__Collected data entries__
------------------------------

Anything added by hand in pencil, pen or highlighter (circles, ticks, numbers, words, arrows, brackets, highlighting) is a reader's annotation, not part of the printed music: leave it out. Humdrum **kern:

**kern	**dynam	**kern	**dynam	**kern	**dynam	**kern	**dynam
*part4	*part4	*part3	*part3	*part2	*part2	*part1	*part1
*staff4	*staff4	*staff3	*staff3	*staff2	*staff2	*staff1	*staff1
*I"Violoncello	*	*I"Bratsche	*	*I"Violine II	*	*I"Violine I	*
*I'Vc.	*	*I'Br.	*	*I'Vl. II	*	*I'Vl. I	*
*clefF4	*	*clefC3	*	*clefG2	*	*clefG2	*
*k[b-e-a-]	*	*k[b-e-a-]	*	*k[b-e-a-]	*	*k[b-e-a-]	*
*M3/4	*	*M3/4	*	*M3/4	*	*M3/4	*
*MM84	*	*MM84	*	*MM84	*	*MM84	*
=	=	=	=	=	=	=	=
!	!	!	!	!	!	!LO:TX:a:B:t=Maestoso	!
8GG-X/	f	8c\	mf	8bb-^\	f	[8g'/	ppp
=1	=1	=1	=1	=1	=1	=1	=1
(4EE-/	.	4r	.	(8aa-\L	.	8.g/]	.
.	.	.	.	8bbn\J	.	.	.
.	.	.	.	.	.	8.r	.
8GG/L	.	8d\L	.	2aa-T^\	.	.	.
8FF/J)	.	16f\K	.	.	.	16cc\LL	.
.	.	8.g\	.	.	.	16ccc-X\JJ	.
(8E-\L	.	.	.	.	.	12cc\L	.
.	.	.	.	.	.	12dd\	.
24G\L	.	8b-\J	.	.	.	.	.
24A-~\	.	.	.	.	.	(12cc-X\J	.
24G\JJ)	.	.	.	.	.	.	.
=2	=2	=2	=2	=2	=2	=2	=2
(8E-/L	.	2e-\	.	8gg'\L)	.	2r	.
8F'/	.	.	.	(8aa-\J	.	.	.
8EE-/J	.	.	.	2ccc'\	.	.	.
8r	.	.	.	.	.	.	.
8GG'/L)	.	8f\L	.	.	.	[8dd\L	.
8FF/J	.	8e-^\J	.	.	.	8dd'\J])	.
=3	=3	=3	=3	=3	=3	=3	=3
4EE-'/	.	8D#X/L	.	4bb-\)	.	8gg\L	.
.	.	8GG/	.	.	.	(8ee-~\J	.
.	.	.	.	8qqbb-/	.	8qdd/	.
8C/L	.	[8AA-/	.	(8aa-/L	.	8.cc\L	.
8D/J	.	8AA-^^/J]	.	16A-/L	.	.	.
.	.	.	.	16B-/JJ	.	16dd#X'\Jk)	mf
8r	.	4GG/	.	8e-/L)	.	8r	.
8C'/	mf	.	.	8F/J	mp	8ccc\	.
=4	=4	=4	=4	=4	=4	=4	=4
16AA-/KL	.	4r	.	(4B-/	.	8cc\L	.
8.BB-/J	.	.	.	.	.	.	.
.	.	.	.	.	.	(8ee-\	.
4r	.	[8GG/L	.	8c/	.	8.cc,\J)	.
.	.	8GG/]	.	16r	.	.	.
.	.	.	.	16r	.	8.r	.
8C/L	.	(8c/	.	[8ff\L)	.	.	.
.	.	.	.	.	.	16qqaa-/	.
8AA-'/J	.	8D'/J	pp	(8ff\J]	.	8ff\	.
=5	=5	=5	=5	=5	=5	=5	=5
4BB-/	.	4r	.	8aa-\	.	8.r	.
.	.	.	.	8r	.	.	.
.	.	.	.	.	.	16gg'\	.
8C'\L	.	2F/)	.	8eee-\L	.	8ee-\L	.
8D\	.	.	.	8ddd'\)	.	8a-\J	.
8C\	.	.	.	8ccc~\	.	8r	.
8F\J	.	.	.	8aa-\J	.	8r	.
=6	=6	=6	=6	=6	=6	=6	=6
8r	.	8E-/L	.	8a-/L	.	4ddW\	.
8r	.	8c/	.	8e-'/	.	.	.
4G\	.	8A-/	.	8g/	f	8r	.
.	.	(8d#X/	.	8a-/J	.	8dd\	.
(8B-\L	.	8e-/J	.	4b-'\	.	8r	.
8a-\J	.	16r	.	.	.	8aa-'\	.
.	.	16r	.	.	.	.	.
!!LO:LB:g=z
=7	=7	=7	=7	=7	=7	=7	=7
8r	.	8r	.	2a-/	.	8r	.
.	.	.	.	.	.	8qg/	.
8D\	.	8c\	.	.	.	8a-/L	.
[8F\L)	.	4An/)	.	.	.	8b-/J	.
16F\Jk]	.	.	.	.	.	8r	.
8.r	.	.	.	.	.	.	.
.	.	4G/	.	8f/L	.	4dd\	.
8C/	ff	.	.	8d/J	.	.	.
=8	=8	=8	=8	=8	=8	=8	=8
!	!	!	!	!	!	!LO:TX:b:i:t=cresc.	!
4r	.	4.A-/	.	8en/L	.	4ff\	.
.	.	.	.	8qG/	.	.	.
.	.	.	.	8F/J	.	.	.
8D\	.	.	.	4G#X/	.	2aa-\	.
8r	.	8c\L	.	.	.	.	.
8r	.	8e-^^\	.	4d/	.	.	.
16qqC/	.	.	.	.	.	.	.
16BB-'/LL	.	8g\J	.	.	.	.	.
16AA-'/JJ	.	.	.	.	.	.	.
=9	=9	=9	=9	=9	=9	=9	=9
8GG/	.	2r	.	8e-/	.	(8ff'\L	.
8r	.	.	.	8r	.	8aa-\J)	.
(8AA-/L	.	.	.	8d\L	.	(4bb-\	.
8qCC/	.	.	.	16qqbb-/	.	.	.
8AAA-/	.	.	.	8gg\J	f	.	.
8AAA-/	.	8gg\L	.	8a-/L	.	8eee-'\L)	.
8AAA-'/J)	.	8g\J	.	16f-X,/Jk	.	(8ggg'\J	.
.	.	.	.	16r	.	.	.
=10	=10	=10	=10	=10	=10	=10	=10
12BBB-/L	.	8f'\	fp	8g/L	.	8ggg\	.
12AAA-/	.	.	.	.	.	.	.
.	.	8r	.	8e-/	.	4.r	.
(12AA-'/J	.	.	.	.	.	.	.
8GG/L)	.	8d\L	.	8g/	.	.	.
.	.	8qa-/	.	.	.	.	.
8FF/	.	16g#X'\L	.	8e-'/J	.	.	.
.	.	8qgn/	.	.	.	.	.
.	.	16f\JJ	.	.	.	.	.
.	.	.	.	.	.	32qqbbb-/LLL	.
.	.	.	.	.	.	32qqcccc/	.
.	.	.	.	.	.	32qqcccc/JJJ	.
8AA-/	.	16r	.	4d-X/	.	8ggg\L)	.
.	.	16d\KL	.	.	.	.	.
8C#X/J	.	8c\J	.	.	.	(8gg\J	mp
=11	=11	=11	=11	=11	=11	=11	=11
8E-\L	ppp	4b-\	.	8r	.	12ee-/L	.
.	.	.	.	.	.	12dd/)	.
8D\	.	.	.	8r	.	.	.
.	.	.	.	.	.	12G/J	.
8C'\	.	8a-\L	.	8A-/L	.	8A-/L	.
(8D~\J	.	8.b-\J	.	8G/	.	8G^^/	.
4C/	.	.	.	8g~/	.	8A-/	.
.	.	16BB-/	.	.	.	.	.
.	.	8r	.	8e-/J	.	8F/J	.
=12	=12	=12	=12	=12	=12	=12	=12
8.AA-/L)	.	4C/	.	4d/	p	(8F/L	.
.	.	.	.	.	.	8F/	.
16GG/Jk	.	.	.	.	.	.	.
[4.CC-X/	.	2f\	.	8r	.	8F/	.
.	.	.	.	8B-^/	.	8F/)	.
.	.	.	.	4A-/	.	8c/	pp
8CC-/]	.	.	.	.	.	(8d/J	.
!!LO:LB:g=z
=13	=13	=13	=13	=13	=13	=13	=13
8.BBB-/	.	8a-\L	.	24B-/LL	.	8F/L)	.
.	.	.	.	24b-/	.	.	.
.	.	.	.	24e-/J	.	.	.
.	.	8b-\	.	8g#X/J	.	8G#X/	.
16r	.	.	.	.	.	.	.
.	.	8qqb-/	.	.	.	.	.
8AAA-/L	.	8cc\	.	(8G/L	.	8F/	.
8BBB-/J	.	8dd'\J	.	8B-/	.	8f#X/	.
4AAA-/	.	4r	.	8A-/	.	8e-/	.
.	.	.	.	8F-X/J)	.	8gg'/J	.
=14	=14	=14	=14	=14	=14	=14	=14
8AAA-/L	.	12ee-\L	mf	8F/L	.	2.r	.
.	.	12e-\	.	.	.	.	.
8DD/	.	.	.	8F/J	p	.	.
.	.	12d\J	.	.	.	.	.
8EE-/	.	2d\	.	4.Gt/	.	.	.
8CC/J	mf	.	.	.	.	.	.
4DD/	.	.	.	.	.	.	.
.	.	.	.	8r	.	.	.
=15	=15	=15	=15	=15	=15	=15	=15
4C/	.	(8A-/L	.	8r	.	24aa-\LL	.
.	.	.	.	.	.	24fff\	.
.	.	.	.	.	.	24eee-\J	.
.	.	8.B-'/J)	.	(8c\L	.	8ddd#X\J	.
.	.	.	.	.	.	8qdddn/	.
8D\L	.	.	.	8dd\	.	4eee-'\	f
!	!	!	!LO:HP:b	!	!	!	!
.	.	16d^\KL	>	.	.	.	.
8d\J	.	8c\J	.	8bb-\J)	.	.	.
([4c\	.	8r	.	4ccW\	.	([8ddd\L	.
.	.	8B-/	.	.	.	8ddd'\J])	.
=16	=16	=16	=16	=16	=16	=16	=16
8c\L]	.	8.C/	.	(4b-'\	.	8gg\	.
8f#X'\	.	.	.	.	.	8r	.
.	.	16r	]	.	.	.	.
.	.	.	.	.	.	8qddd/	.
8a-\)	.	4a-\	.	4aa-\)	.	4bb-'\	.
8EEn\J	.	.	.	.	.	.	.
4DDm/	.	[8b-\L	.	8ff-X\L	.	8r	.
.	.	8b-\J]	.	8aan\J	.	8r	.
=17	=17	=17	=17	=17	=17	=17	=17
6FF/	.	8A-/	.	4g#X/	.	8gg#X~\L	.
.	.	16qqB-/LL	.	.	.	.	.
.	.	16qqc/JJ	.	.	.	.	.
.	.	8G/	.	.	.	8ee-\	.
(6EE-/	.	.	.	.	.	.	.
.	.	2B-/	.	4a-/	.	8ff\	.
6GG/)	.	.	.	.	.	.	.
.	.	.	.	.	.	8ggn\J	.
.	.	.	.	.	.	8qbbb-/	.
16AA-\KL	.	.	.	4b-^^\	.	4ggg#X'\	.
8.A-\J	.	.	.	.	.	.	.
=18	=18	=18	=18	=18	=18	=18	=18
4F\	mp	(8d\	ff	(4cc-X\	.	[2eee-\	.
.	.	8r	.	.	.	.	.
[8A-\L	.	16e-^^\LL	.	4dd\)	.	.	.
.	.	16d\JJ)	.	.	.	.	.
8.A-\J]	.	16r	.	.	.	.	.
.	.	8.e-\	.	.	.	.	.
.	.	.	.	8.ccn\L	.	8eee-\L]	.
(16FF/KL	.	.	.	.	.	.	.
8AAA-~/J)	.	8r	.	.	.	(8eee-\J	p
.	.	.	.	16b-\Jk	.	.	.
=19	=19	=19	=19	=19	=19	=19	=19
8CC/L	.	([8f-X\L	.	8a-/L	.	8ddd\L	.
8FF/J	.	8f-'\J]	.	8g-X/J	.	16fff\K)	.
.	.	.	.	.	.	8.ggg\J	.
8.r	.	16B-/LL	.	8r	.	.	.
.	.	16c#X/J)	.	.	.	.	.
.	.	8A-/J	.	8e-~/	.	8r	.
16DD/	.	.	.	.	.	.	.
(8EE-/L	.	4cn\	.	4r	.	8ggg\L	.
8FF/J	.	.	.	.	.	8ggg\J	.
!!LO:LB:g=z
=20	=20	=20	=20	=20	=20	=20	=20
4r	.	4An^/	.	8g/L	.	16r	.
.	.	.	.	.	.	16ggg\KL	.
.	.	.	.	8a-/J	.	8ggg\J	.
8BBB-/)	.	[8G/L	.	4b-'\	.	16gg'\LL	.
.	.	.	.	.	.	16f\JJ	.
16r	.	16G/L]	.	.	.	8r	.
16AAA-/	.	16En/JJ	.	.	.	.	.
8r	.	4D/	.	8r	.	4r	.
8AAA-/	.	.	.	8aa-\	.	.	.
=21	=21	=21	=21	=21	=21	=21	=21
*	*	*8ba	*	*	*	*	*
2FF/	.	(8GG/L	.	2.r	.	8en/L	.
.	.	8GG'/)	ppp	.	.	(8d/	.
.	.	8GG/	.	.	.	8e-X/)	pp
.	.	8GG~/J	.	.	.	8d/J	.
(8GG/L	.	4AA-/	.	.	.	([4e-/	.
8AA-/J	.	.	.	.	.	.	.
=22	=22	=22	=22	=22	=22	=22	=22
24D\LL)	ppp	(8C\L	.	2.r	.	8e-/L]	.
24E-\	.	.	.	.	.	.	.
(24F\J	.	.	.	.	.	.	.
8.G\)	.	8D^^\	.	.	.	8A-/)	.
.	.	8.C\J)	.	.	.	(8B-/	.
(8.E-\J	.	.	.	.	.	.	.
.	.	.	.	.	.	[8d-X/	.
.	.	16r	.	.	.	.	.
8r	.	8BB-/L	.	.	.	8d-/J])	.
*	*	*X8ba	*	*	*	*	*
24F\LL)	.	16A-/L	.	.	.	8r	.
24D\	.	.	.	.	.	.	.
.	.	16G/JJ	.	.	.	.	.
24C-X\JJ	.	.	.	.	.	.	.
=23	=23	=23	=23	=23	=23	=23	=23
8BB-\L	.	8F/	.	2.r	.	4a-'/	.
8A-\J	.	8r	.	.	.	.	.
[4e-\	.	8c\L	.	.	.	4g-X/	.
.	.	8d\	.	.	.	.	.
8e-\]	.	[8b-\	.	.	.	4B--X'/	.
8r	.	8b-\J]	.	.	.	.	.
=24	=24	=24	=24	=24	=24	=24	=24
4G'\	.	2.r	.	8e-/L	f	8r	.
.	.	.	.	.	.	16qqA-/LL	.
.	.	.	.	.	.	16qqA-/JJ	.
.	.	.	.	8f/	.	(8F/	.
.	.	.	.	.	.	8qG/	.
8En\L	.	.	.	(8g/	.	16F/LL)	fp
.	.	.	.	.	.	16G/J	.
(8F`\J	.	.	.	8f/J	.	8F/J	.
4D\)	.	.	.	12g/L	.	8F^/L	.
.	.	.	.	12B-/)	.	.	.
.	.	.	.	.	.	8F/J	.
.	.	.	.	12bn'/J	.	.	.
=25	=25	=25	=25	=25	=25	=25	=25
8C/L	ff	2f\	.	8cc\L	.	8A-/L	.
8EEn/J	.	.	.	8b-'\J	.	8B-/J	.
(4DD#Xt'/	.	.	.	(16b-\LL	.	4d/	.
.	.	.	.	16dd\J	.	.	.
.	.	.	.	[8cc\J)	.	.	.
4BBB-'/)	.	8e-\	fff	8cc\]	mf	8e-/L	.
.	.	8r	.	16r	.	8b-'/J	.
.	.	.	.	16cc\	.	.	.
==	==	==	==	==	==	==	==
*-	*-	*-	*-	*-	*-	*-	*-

------------------------------

__WHAT NEEDS TO BE DONE__
List every line in the records above that contains the string "kern".

__REPLY__
Anything added by hand in pencil, pen or highlighter (circles, ticks, numbers, words, arrows, brackets, highlighting) is a reader's annotation, not part of the printed music: leave it out. Humdrum **kern:
**kern	**dynam	**kern	**dynam	**kern	**dynam	**kern	**dynam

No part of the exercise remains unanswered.